**WHAT THIS TASK INVOLVES:**
Count the lines below that contain the word "moved", and give only that number.

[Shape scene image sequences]
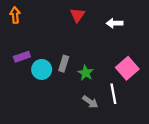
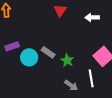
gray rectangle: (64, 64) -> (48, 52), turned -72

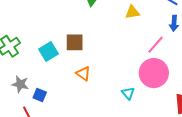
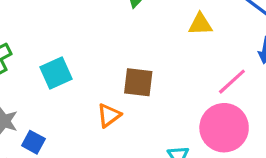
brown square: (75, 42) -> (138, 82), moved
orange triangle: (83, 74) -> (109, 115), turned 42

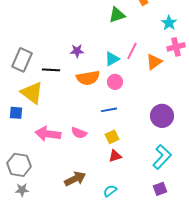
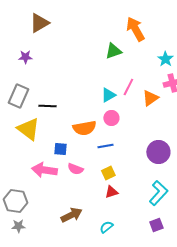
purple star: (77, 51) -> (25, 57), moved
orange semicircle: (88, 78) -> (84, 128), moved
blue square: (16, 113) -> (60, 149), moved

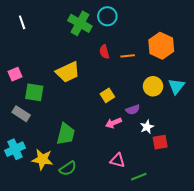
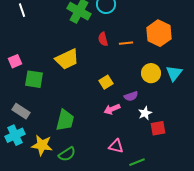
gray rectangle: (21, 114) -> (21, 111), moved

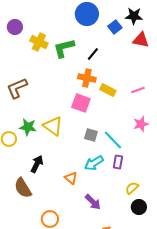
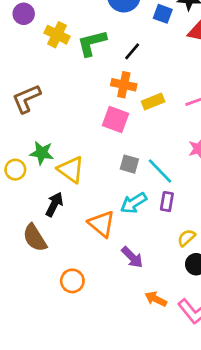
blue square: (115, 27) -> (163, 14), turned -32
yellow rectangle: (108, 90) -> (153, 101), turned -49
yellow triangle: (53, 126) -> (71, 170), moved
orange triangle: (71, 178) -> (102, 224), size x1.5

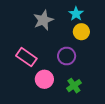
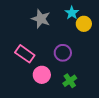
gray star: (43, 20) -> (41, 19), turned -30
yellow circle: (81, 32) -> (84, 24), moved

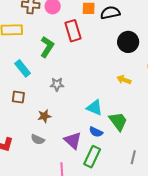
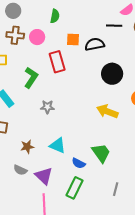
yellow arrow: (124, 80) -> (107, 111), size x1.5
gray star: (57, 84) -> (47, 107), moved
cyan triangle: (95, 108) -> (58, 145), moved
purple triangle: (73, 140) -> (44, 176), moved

**TASK OUTPUT:**
10